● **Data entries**

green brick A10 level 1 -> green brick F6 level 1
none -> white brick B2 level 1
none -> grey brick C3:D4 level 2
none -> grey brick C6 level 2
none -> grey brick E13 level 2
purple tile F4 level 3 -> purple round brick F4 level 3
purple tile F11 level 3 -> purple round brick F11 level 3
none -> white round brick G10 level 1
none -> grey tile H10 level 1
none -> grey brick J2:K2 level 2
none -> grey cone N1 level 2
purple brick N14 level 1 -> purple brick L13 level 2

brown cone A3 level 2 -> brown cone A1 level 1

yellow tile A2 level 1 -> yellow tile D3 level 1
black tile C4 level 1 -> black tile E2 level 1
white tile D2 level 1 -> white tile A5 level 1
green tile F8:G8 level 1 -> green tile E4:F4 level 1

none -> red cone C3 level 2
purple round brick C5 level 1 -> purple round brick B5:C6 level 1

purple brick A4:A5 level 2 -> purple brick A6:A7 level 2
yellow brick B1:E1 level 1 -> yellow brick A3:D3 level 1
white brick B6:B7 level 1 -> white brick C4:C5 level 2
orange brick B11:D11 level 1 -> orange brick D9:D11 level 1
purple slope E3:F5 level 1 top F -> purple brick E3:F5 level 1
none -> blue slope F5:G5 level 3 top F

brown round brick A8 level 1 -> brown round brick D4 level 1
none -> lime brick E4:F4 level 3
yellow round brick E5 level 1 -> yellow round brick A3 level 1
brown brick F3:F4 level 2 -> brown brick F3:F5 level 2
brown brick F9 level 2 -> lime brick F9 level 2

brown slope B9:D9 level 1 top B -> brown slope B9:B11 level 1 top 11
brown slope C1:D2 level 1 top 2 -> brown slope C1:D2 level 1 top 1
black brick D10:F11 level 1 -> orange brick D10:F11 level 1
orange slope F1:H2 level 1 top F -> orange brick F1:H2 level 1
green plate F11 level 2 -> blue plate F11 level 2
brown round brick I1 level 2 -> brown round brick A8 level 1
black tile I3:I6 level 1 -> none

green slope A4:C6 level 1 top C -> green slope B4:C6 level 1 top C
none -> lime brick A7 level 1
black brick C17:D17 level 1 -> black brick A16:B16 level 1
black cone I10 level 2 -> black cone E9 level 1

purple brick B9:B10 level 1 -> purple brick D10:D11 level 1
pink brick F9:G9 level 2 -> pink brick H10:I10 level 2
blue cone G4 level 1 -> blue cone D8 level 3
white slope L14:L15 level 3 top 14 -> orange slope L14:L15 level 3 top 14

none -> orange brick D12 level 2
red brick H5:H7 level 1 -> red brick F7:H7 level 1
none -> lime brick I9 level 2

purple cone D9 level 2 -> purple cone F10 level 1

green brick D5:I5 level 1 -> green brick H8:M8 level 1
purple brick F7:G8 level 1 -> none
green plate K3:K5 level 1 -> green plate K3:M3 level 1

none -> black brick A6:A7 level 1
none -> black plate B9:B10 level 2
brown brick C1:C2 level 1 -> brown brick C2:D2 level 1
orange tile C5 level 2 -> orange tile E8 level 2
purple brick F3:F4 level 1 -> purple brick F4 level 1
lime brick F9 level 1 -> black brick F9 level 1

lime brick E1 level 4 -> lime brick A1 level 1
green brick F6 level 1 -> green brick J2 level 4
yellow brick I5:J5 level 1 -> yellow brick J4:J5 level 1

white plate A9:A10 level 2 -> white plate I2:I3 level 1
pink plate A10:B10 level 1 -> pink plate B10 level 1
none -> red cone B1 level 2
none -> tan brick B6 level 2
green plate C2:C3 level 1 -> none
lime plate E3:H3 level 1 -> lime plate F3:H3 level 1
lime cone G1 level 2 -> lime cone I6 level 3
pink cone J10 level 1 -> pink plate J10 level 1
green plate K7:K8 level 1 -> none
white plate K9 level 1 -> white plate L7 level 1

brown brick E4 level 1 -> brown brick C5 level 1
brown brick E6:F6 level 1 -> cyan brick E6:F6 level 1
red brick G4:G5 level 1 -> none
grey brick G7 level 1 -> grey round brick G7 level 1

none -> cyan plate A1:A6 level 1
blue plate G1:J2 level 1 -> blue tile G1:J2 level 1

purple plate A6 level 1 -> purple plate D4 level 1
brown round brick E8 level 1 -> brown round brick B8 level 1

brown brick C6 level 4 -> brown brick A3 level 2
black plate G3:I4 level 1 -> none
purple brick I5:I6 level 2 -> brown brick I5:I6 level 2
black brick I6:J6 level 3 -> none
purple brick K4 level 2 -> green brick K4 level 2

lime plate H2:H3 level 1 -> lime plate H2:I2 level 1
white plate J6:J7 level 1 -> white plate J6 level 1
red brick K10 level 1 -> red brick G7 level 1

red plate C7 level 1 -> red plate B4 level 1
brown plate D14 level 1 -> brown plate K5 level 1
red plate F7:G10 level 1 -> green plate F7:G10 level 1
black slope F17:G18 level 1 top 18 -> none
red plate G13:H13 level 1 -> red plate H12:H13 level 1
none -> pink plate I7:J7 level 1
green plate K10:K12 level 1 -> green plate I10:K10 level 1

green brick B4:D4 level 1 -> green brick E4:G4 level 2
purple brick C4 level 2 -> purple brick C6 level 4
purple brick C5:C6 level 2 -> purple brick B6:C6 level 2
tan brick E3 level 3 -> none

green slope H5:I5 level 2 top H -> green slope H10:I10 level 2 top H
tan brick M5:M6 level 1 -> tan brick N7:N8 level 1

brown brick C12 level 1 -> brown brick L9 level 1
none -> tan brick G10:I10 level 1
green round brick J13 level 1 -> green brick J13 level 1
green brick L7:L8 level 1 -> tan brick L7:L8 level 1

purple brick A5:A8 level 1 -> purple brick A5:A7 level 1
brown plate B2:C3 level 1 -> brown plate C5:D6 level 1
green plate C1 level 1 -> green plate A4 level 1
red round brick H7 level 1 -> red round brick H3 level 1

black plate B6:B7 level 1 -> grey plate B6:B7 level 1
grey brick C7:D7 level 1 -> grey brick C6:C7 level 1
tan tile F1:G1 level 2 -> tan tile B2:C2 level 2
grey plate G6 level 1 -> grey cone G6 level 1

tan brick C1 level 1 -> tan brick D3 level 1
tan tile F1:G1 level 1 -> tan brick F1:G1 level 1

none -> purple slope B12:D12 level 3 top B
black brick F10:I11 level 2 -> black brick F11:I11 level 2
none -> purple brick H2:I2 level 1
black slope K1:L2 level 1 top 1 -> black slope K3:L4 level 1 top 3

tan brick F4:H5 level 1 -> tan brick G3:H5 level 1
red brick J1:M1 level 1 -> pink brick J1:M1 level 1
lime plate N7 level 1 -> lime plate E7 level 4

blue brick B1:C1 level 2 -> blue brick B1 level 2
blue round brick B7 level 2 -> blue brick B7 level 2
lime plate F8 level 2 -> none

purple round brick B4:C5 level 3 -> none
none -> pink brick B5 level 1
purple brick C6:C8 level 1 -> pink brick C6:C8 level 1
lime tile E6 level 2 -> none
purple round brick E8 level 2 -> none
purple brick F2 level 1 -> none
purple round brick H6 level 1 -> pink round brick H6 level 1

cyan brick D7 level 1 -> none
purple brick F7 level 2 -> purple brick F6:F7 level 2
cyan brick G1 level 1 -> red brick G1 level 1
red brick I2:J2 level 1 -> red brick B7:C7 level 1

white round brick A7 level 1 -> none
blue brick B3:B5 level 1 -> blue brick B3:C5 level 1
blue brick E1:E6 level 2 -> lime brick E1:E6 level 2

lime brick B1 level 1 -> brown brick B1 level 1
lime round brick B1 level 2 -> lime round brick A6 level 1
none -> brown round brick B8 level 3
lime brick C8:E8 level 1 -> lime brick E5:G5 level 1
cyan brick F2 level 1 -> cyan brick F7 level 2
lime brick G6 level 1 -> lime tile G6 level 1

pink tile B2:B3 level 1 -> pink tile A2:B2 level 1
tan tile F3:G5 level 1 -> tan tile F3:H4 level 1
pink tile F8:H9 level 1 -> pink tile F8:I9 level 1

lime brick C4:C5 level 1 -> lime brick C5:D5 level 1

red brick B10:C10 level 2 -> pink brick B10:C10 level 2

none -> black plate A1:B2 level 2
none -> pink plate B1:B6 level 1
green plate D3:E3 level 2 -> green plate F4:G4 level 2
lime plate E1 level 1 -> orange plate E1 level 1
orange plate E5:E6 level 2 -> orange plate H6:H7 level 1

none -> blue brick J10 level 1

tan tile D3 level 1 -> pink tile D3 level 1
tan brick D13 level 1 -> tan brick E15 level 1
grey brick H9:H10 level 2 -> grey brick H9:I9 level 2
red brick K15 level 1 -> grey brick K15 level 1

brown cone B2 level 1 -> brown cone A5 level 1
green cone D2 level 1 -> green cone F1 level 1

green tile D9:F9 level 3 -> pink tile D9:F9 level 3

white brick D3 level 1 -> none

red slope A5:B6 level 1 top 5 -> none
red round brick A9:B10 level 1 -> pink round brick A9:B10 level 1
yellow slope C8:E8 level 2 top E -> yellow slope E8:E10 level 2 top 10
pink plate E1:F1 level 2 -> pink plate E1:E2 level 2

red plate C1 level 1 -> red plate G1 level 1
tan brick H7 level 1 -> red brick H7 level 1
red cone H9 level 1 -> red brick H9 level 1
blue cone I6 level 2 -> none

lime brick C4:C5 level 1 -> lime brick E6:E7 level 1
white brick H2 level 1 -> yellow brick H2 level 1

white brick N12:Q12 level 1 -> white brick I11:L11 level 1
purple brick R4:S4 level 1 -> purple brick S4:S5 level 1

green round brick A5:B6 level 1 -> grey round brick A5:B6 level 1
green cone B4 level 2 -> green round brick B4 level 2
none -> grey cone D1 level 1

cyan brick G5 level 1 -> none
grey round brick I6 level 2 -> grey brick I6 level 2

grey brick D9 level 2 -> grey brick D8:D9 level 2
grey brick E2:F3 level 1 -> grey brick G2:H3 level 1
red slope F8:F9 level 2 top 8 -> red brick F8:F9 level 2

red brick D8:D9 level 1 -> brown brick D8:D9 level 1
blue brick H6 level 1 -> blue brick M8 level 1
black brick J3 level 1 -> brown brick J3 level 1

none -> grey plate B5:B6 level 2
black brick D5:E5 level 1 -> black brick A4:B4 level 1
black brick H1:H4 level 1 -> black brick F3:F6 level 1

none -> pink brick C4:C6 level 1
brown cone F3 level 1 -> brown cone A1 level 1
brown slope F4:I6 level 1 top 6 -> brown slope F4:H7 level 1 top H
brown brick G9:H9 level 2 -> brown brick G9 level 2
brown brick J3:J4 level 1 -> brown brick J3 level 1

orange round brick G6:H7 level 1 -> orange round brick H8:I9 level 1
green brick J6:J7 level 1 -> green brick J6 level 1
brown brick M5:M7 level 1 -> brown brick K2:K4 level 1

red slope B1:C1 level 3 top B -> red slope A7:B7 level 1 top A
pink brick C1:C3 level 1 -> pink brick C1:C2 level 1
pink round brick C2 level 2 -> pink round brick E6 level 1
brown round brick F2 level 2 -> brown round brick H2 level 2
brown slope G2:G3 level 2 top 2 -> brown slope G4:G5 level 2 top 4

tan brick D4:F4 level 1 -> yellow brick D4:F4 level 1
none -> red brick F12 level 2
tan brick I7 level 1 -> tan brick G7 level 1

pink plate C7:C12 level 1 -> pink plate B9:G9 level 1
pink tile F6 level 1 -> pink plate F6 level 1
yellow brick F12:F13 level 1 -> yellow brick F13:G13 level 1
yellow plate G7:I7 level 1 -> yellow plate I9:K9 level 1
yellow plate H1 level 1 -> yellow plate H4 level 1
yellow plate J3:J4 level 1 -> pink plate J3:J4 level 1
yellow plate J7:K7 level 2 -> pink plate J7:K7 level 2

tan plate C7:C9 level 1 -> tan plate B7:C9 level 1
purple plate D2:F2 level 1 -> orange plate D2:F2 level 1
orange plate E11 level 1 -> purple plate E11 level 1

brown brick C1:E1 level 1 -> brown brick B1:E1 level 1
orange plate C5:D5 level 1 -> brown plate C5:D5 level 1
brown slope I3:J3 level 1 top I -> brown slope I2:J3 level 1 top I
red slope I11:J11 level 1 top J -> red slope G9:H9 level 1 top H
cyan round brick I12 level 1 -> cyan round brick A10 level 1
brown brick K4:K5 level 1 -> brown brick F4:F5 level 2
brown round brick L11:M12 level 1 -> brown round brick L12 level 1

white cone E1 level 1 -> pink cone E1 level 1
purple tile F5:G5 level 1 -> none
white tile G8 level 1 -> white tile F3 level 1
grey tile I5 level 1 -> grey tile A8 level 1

● **WORK TO BE COMPLETED**
Within the records, count the lines that include the word "cyan". Answer with the number only.

● **REPLY**
7